§ **Directions for this task**: An acceptable answer contains every record below, unchanged, and no pictures.

§ **Records to process**:
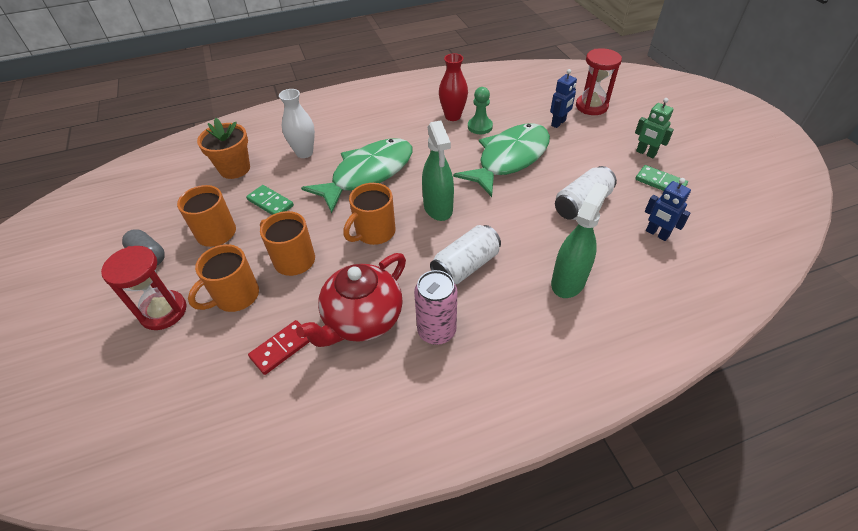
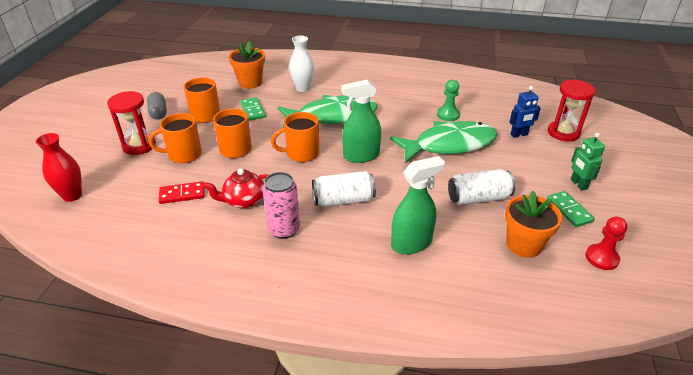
camera: 30 degrees right, 10 degrees down
(362, 319) = (244, 200): red teapot -> red teapot, size x0.65
(438, 208) = (361, 156): green spray bottle -> green spray bottle turned 60 degrees clockwise
(453, 116) = (433, 101): red vase -> red vase (72, 196)
(656, 234) = (523, 245): blue robot -> orange flower pot
(720, 216) = (601, 258): none -> red pawn

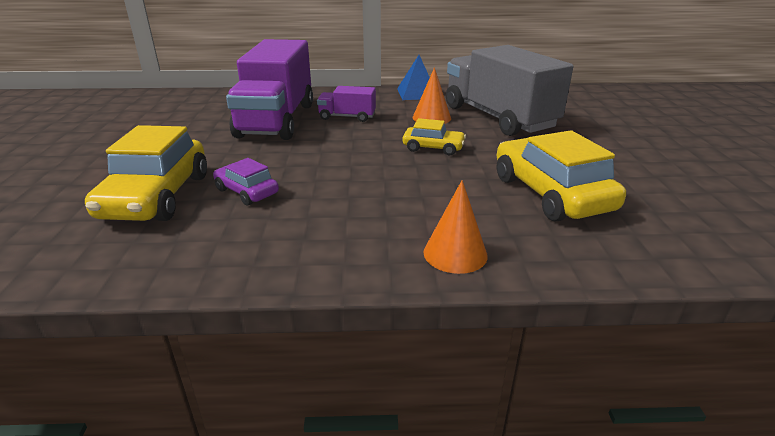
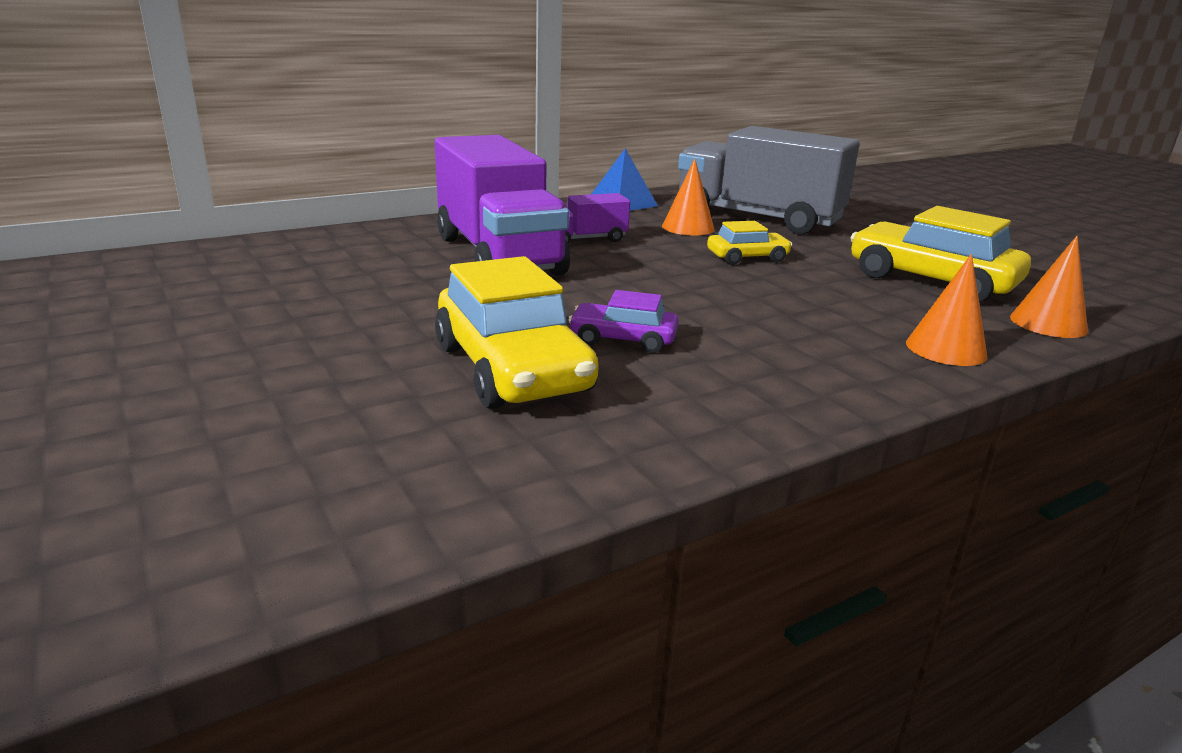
camera: 30 degrees left, 5 degrees down
(593, 254) = (1048, 323): none -> orange cone

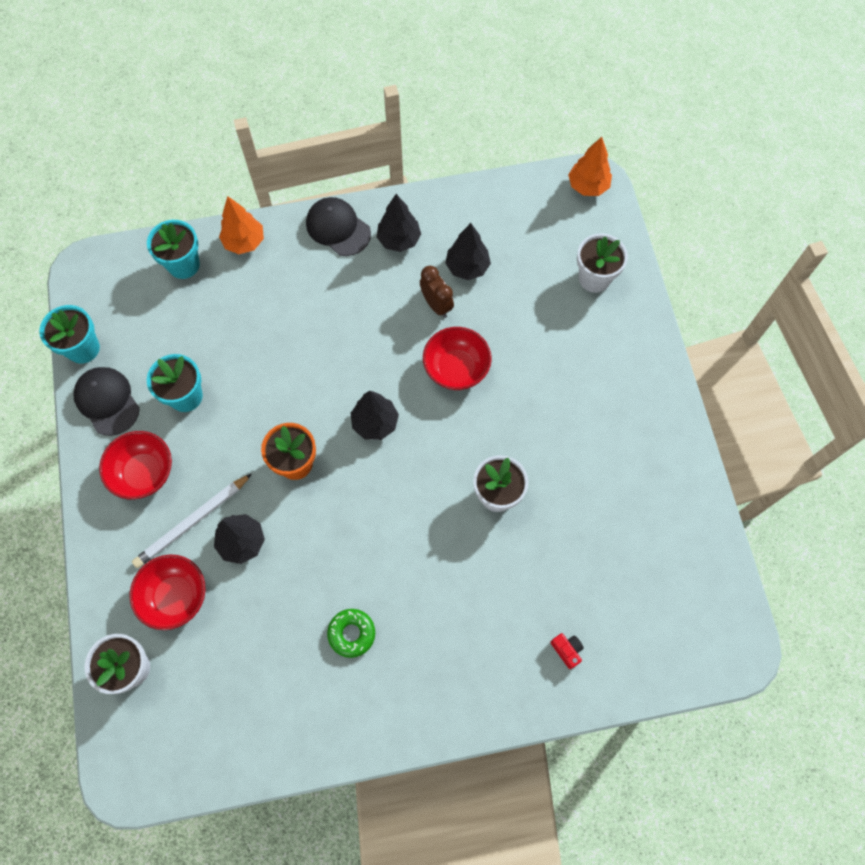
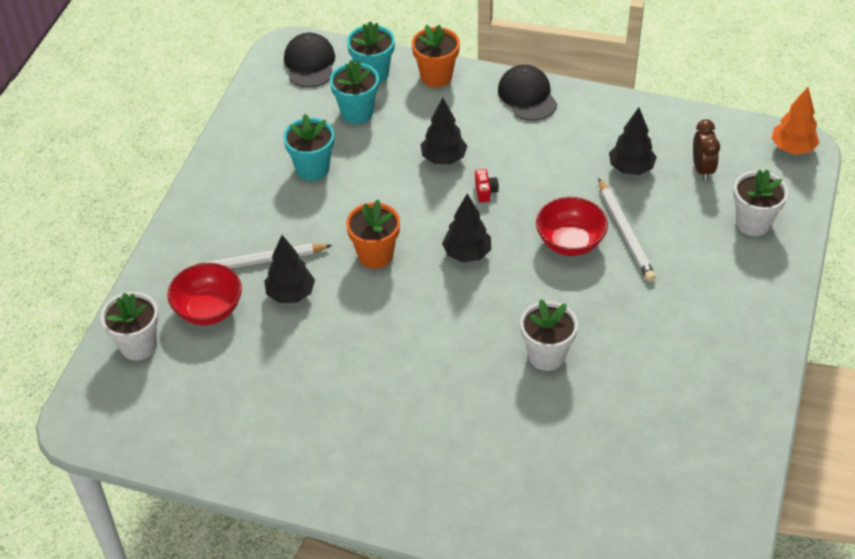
camera: 30 degrees right, 20 degrees down
(83, 348) = (250, 102): turquoise flower pot -> turquoise flower pot (357, 113)
(107, 401) = (245, 147): black cap -> black cap (310, 63)
(144, 473) = (241, 210): red bowl -> none
(244, 242) = (436, 76): orange tree -> orange flower pot
(351, 633) = (342, 404): green donut -> none
(399, 240) = (578, 124): black tree -> black tree (443, 158)
(436, 305) = (582, 186): brown clock -> brown clock (702, 169)
(496, 337) = (625, 233): none -> white pencil
(567, 650) = (536, 508): red camera -> red camera (485, 191)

§ **Answer to this exercise**:
camera: 30 degrees right, 10 degrees down
(362, 319) = (244, 200): red teapot -> red teapot, size x0.65
(438, 208) = (361, 156): green spray bottle -> green spray bottle turned 60 degrees clockwise
(453, 116) = (433, 101): red vase -> red vase (72, 196)
(656, 234) = (523, 245): blue robot -> orange flower pot
(720, 216) = (601, 258): none -> red pawn

camera: 30 degrees left, 5 degrees down
(593, 254) = (1048, 323): none -> orange cone

camera: 30 degrees right, 20 degrees down
(83, 348) = (250, 102): turquoise flower pot -> turquoise flower pot (357, 113)
(107, 401) = (245, 147): black cap -> black cap (310, 63)
(144, 473) = (241, 210): red bowl -> none
(244, 242) = (436, 76): orange tree -> orange flower pot
(351, 633) = (342, 404): green donut -> none
(399, 240) = (578, 124): black tree -> black tree (443, 158)
(436, 305) = (582, 186): brown clock -> brown clock (702, 169)
(496, 337) = (625, 233): none -> white pencil
(567, 650) = (536, 508): red camera -> red camera (485, 191)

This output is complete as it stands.